Task directions:
What you return should be only the lines in the entries below between the one holding "white giremovak" and the one holding "yellow pemezan (no. 2 from left)", ends included, with every picture left out.

Given data:
######
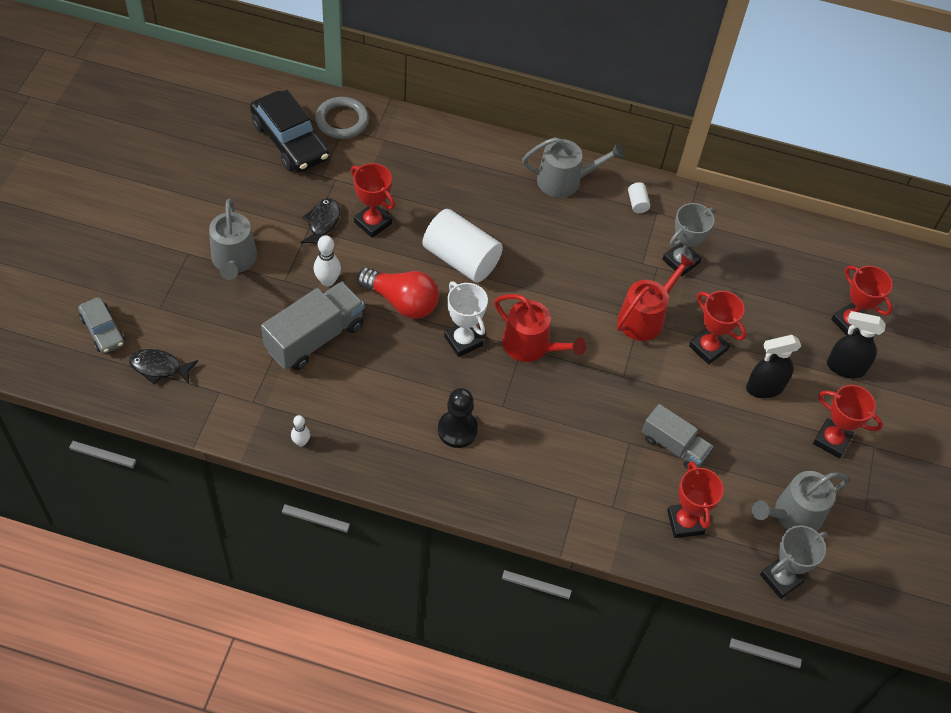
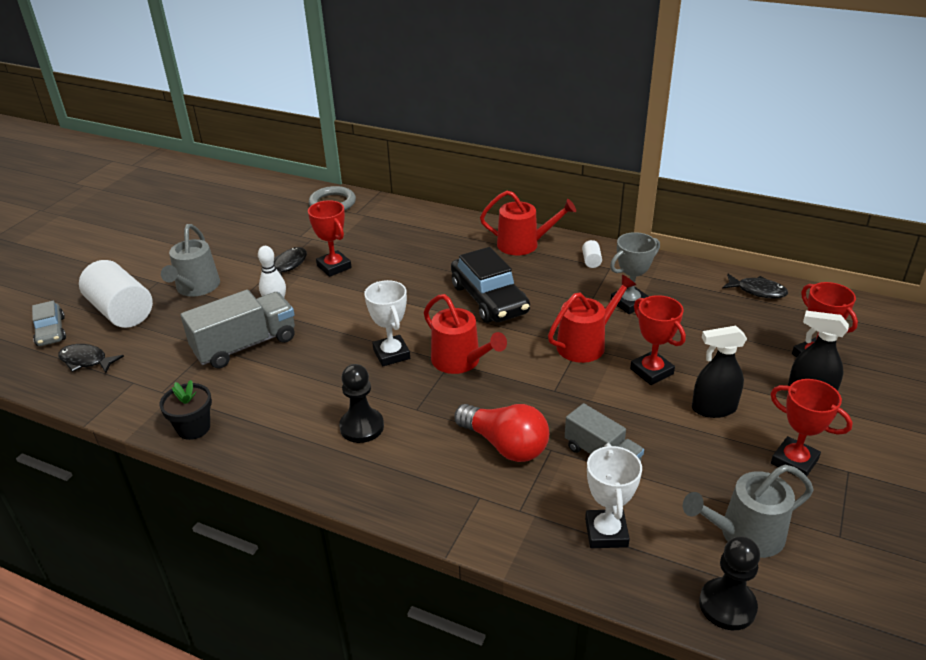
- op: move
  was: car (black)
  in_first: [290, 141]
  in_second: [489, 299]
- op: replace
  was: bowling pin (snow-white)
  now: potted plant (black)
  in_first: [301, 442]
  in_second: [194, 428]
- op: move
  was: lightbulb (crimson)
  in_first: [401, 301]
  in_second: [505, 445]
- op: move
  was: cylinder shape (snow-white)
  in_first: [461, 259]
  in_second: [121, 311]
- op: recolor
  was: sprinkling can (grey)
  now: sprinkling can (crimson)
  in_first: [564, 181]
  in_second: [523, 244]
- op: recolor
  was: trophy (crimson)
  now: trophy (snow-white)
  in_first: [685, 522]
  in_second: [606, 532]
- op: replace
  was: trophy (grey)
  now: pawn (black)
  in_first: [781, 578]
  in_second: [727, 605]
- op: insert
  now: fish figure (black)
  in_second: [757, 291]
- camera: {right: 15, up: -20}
######
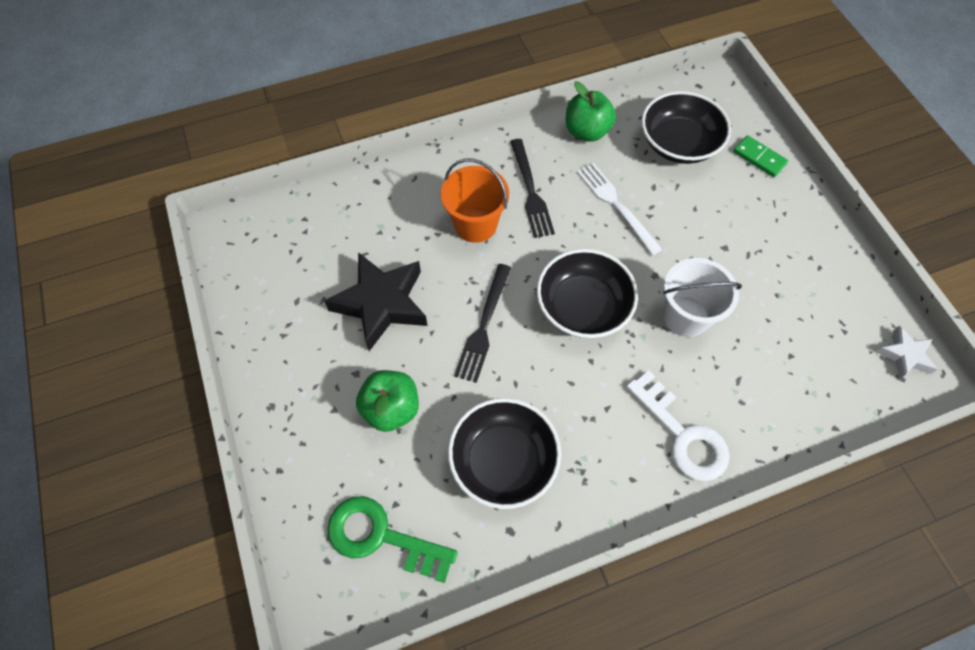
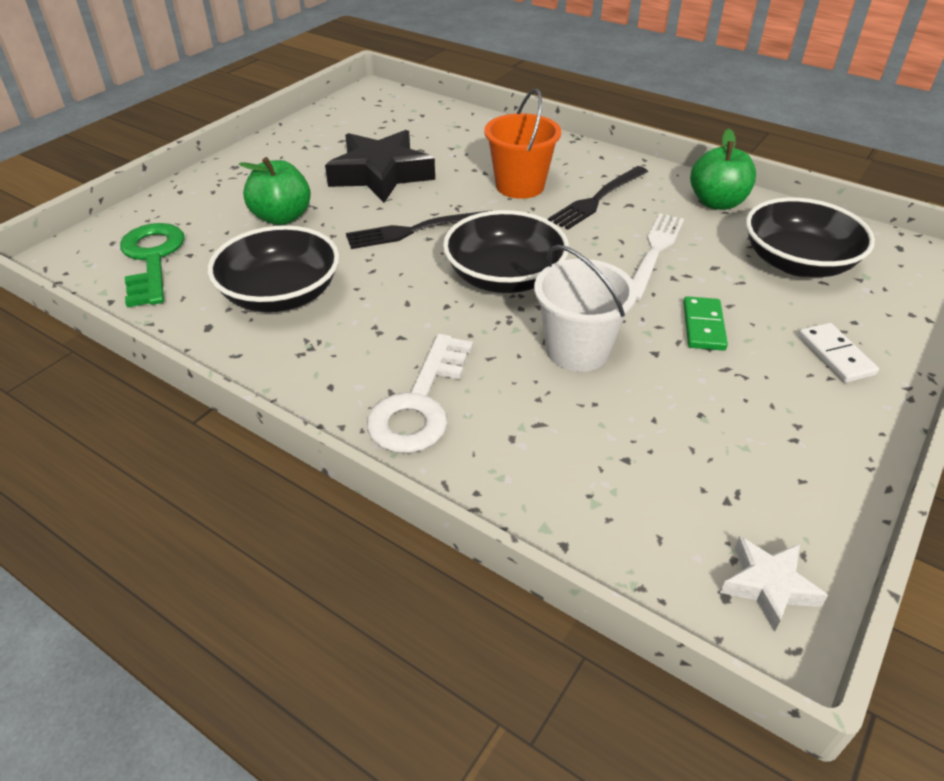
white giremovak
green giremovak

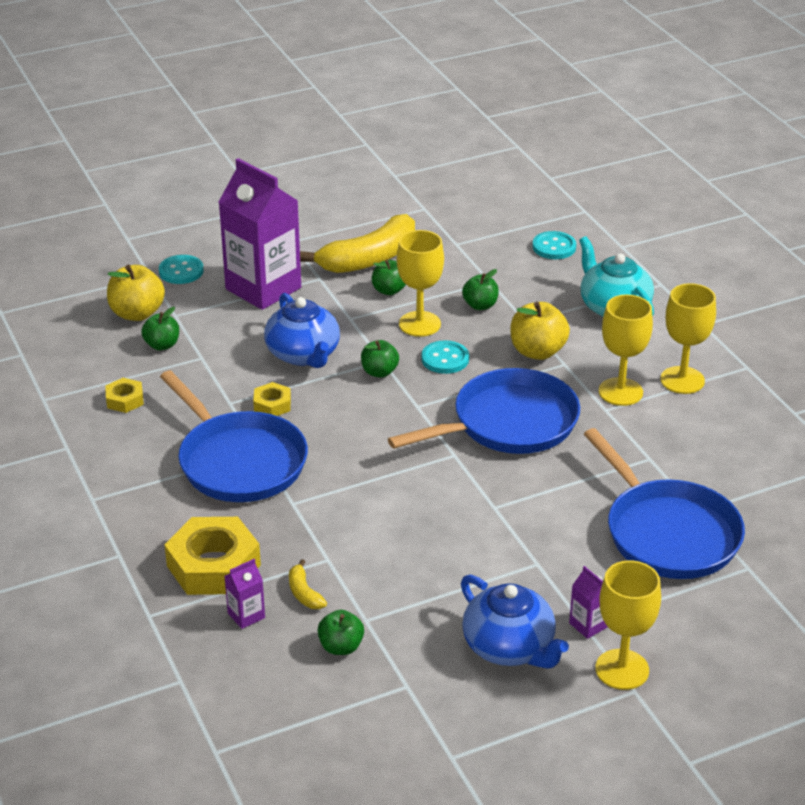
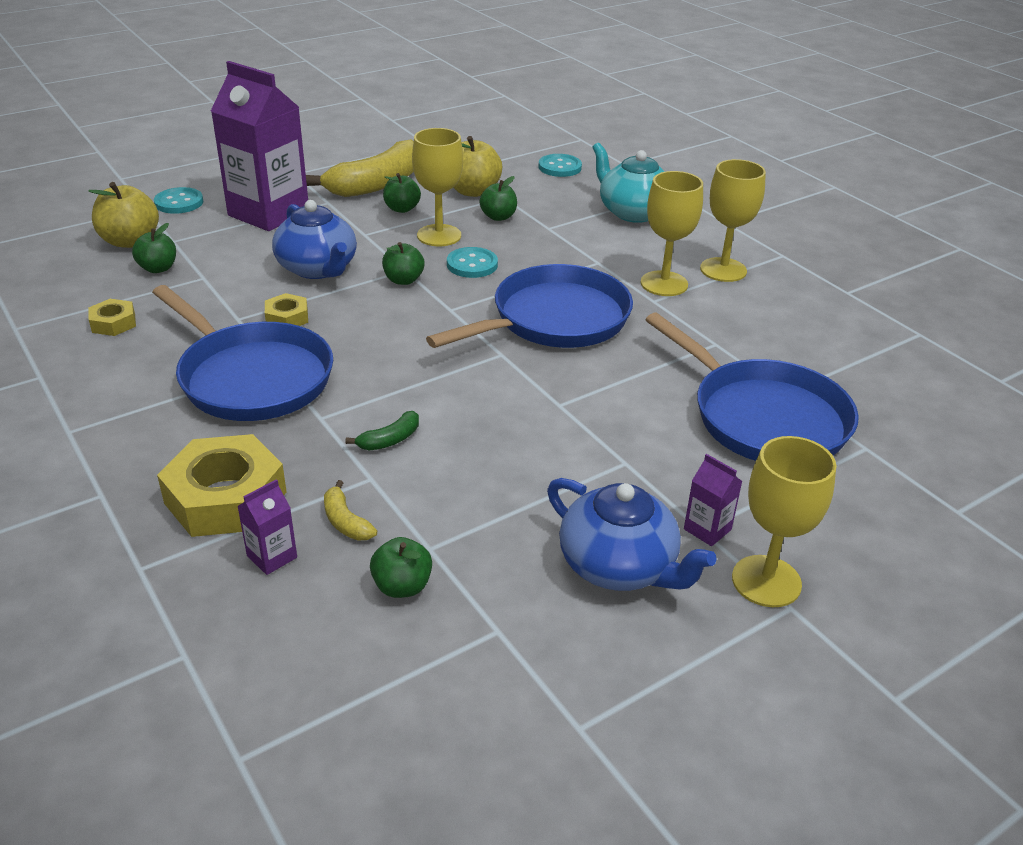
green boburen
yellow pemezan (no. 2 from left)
######
Solution:
white giremovak
green giremovak

green boburen
yellow pemezan (no. 2 from left)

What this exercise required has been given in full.